→ Description of the task
Copy the records below word for word, from the first line through the line that contains "New: [503,316,530,338] ->", and leave out any pictures.

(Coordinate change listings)
■ ■ ■

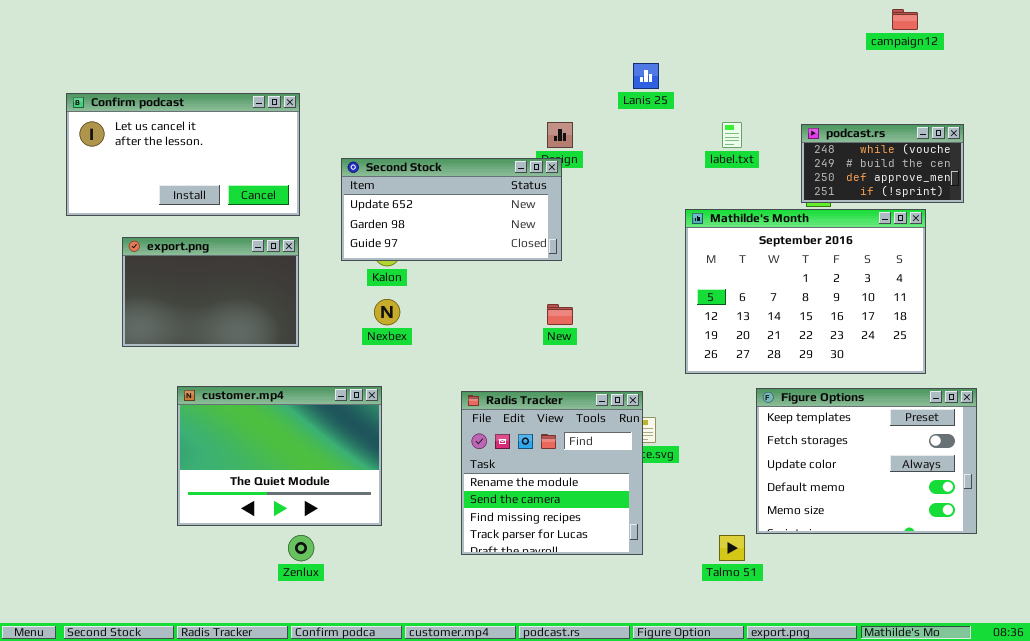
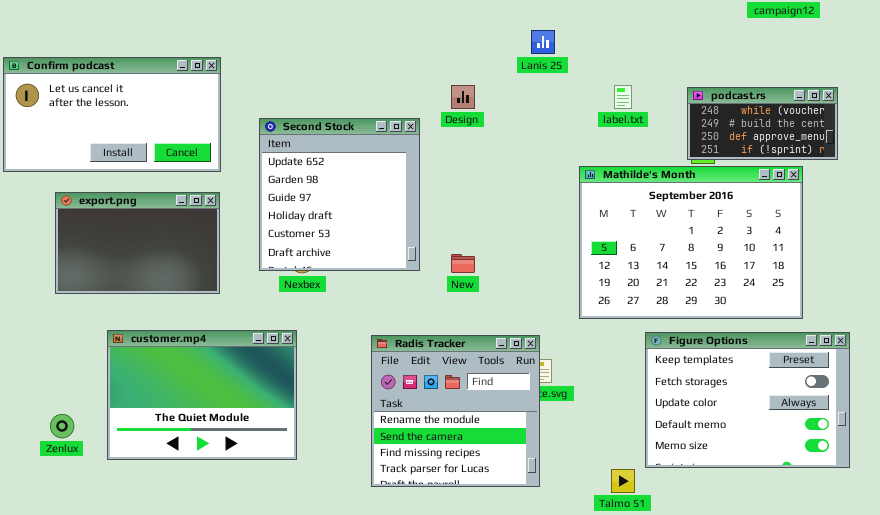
Second Stock: [341,158,562,261] -> [259,118,420,271], resized
Zenlux: [288,535,314,561] -> [50,414,74,438], moved

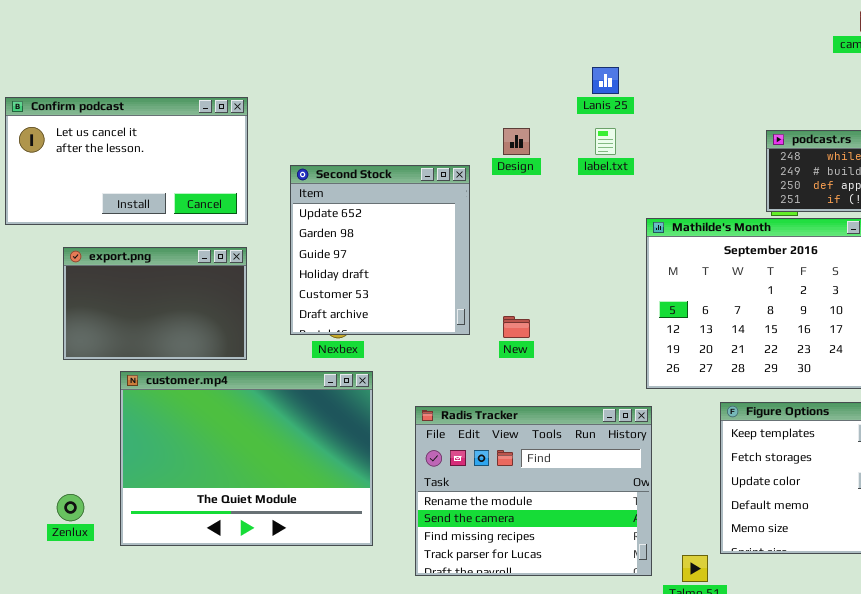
label.txt: [614,85,632,109] -> [595,128,616,155], moved
customer.mp4: [107,330,297,460] -> [120,371,373,546], resized
Radis Tracker: [371,335,540,487] -> [415,406,652,576], resized

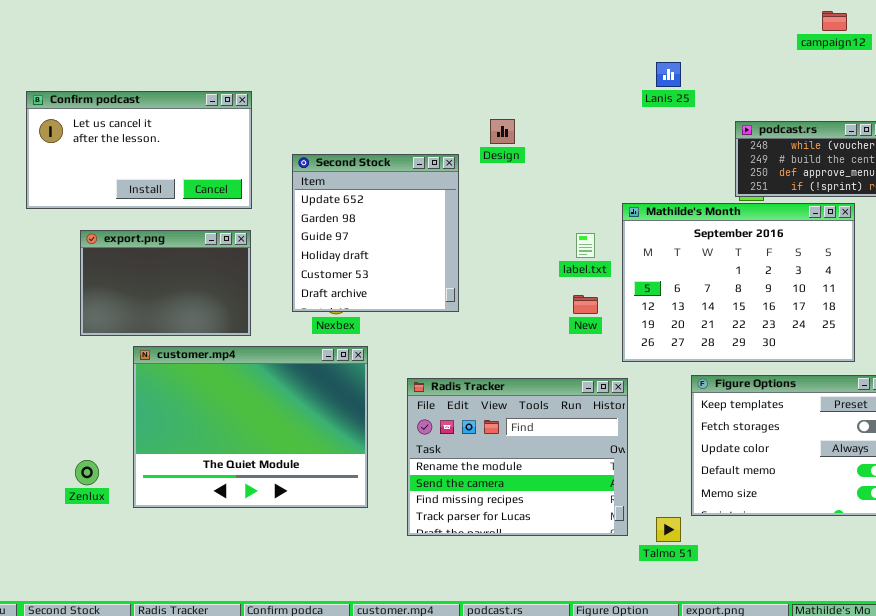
Lanis 25: [592,67,619,94] -> [656,62,681,87], moved
label.txt: [595,128,616,155] -> [576,233,595,258], moved
New: [503,316,530,338] -> [573,295,598,314], moved

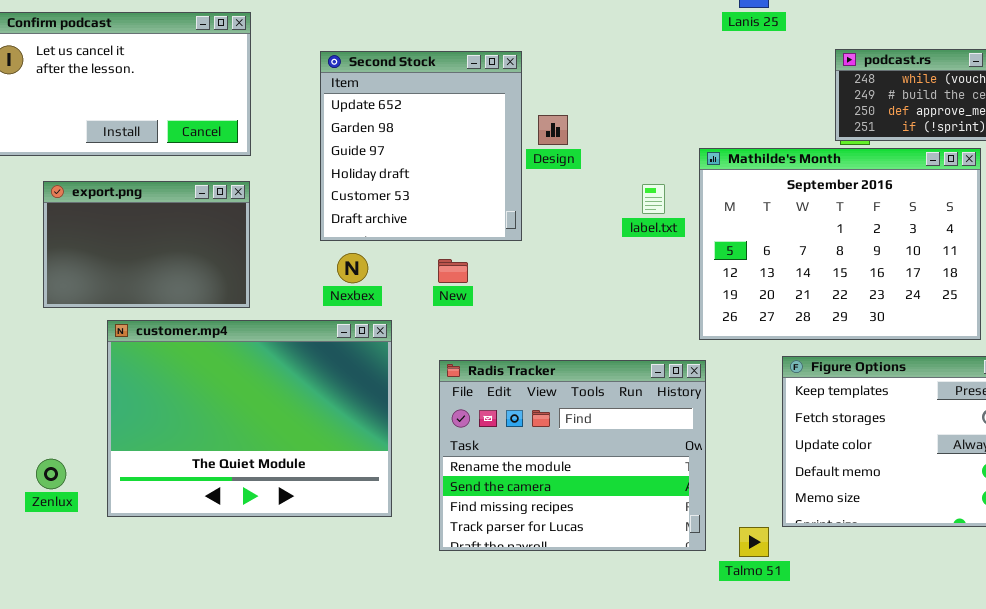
Design: [490,119,515,144] -> [538,115,568,145], moved
Second Stock: [292,154,459,312] -> [320,51,522,241], moved
New: [573,295,598,314] -> [438,259,468,283], moved

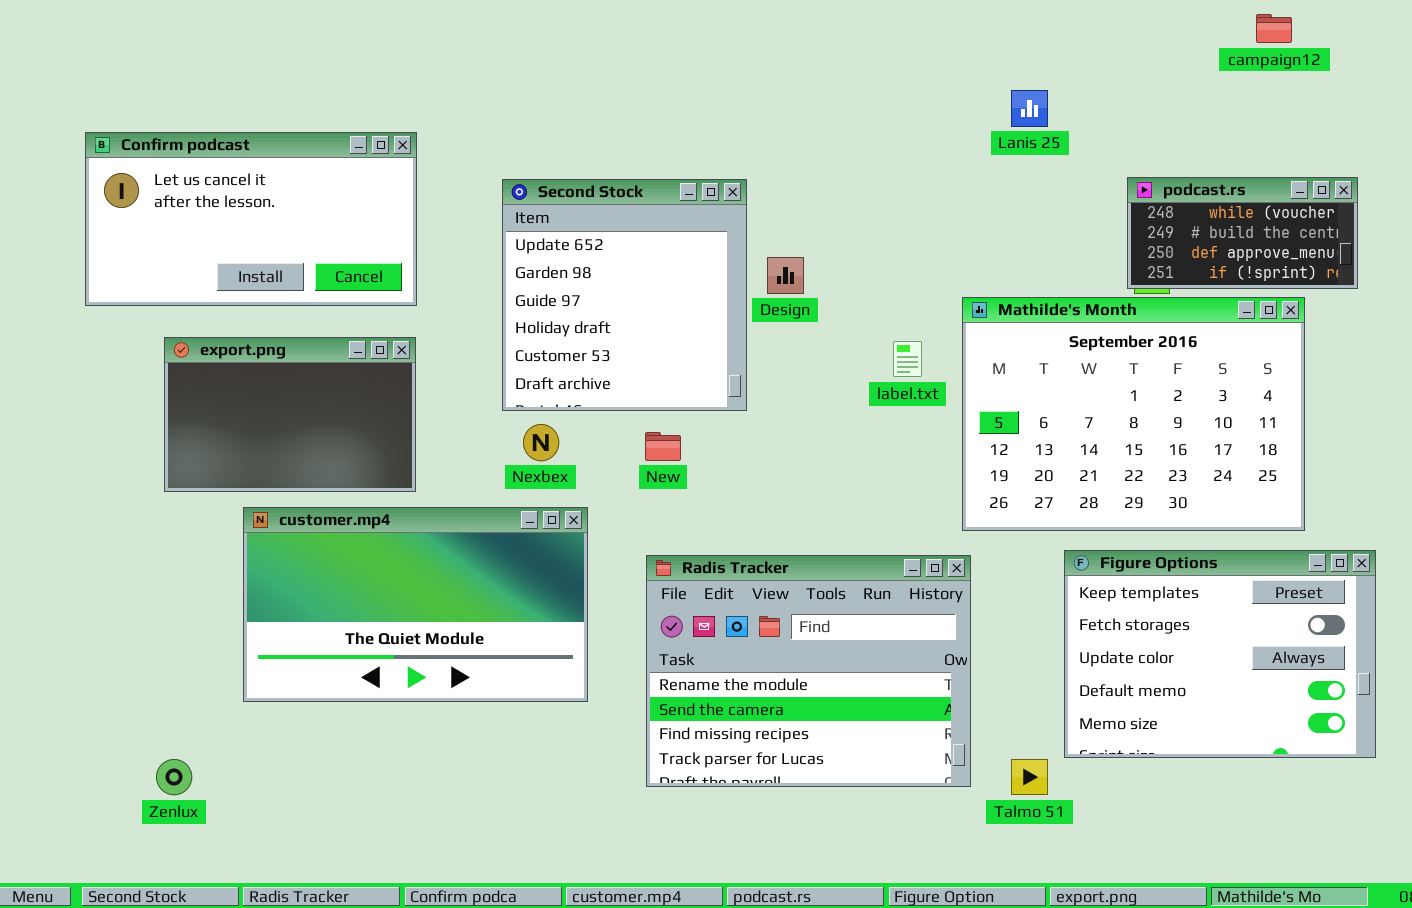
customer.mp4: [107,320,392,517] -> [243,507,588,702], resized
Zenlux: [36,459,66,489] -> [156,759,192,795], moved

■ ■ ■

→ Answer for the task
Second Stock: [341,158,562,261] -> [259,118,420,271], resized
Zenlux: [288,535,314,561] -> [50,414,74,438], moved

label.txt: [614,85,632,109] -> [595,128,616,155], moved
customer.mp4: [107,330,297,460] -> [120,371,373,546], resized
Radis Tracker: [371,335,540,487] -> [415,406,652,576], resized

Lanis 25: [592,67,619,94] -> [656,62,681,87], moved
label.txt: [595,128,616,155] -> [576,233,595,258], moved
New: [503,316,530,338] -> [573,295,598,314], moved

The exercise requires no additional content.